PROBLEM REQUIREMENTS:
Print the data below exactly as it stands, and keep the pictures out.

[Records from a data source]
-------

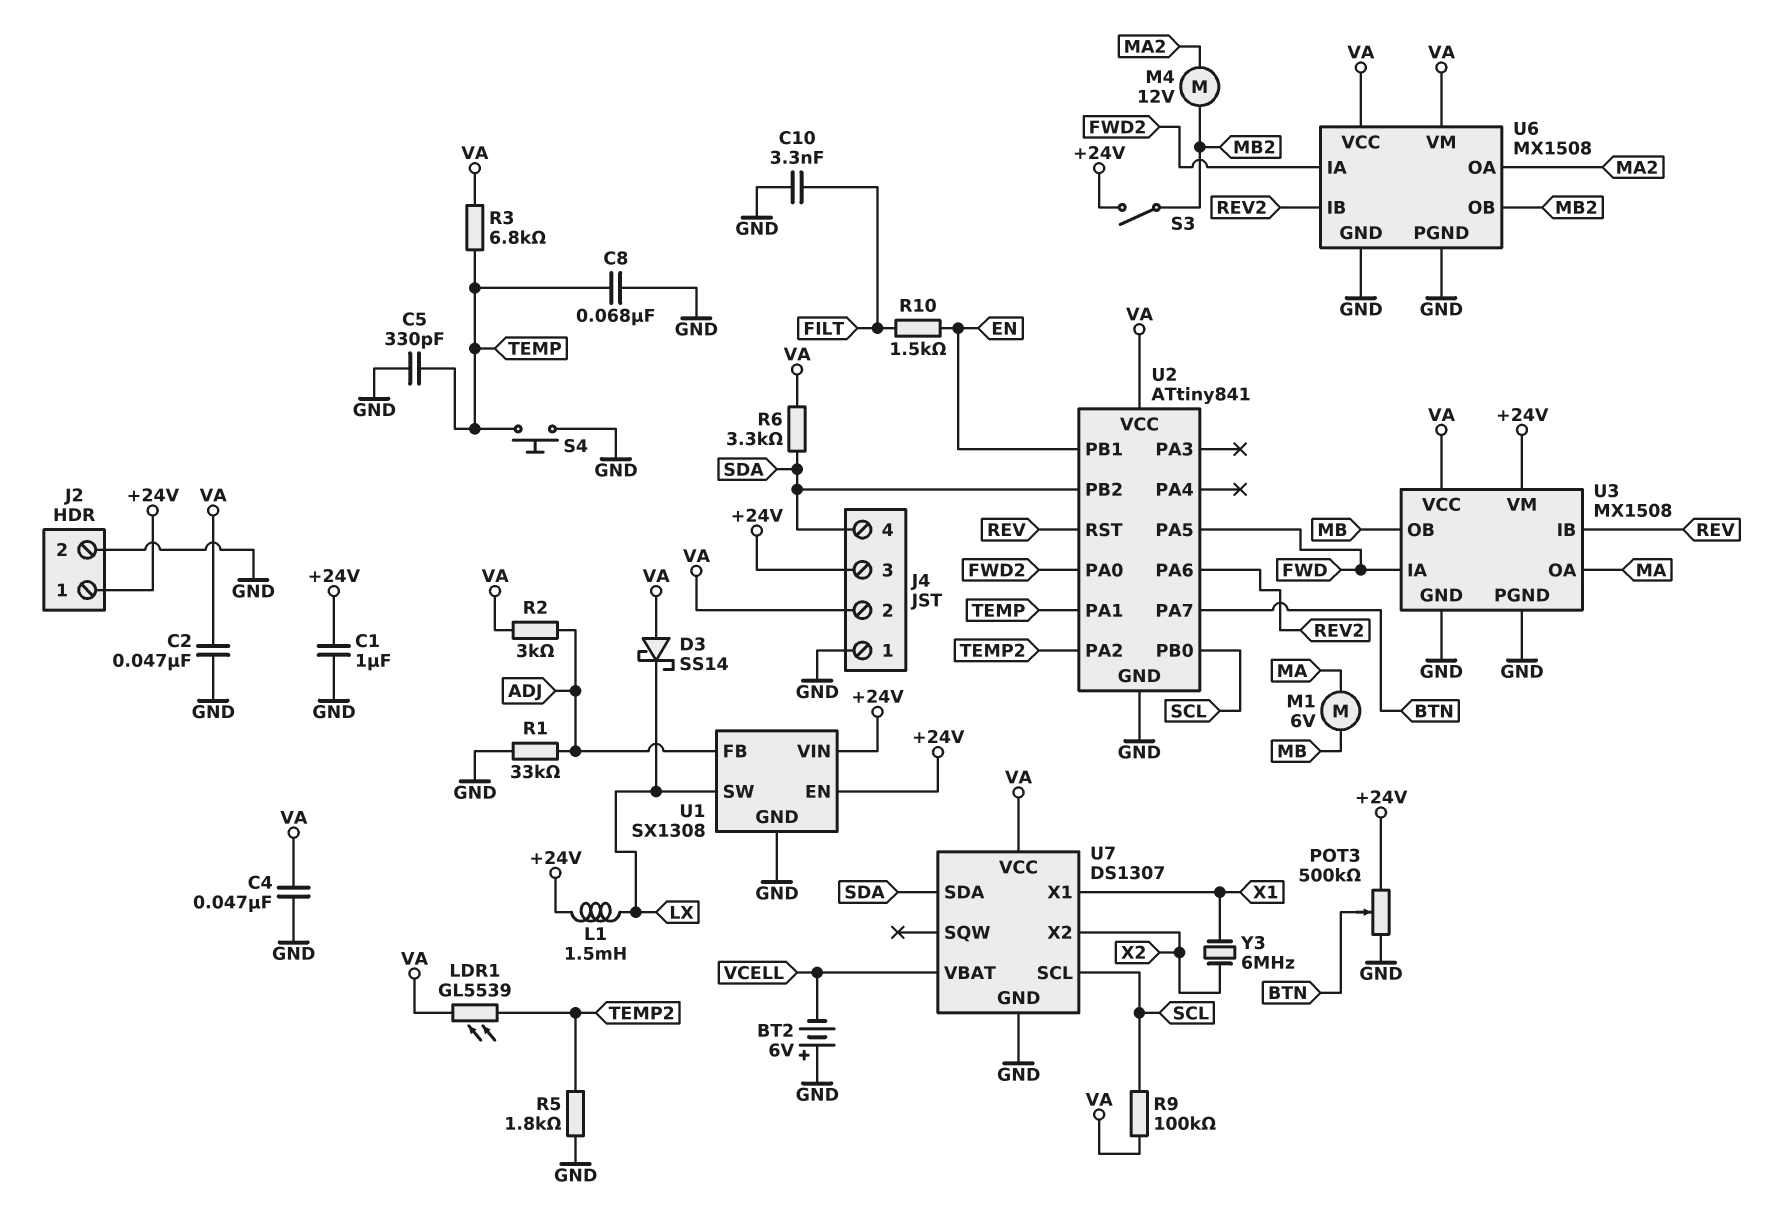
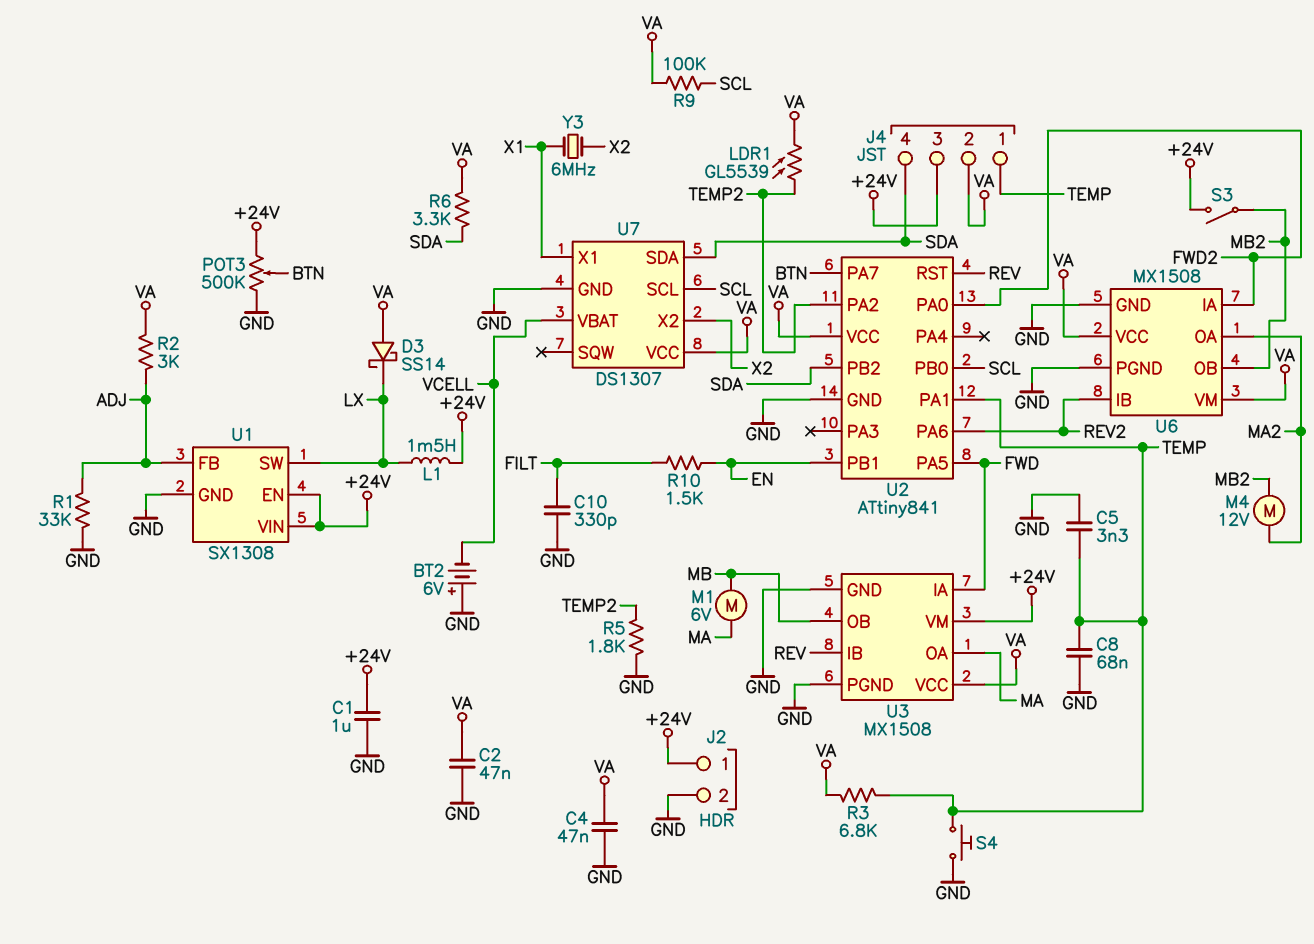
C5: 330pF (GND, TEMP) -> 3.3nF (GND, TEMP)
C10: 3.3nF (FILT, GND) -> 330pF (FILT, GND)
J4 pin 1: GND -> TEMP

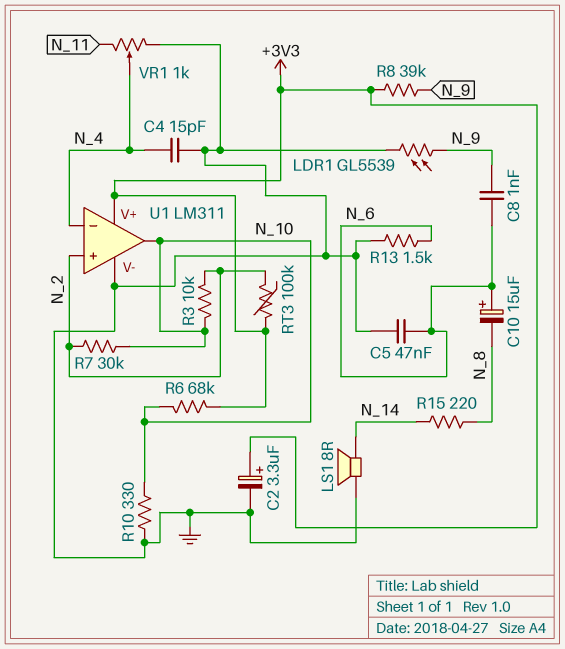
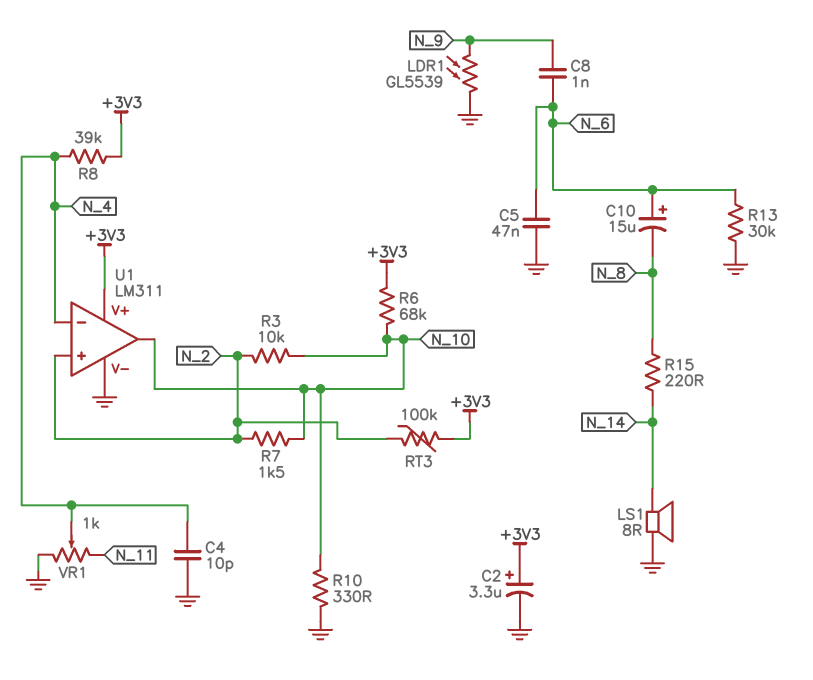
C4: 15pF (GND, N_4) -> 10pF (GND, N_4)
R7: 30k (N_2, N_10) -> 1.5k (N_2, N_10)
R8: 39k (+3V3, N_9) -> 39k (+3V3, N_4)
R13: 1.5k (GND, N_6) -> 30k (GND, N_6)

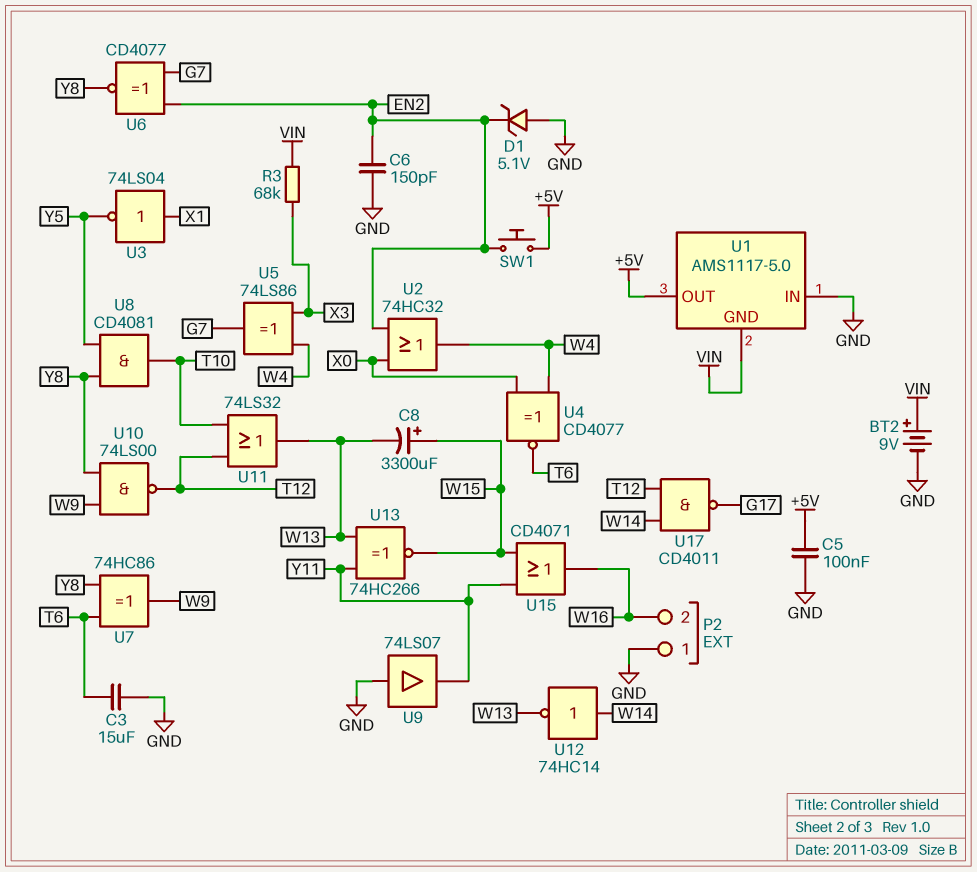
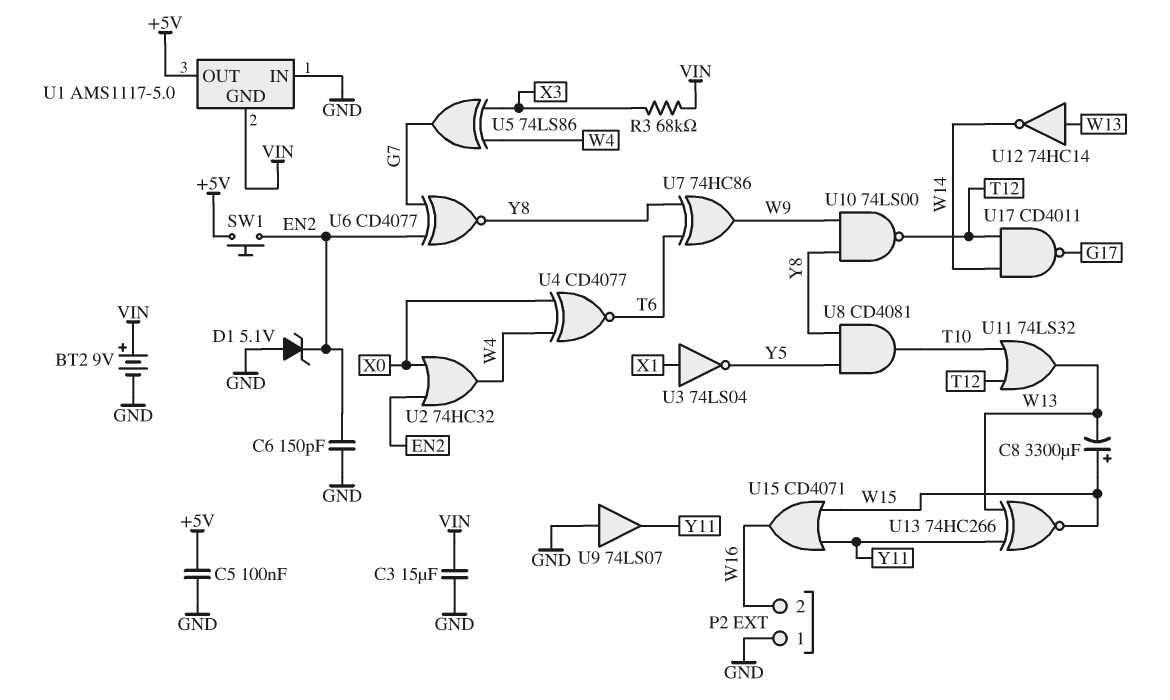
C3: 15uF (GND, T6) -> 15uF (GND, VIN)
U12: NOT 74HC14 (in W14, out W13) -> NOT 74HC14 (in W13, out W14)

-------

RESULT FOR THIS EXERCISE:
C5: 330pF (GND, TEMP) -> 3.3nF (GND, TEMP)
C10: 3.3nF (FILT, GND) -> 330pF (FILT, GND)
J4 pin 1: GND -> TEMP

C4: 15pF (GND, N_4) -> 10pF (GND, N_4)
R7: 30k (N_2, N_10) -> 1.5k (N_2, N_10)
R8: 39k (+3V3, N_9) -> 39k (+3V3, N_4)
R13: 1.5k (GND, N_6) -> 30k (GND, N_6)

C3: 15uF (GND, T6) -> 15uF (GND, VIN)
U12: NOT 74HC14 (in W14, out W13) -> NOT 74HC14 (in W13, out W14)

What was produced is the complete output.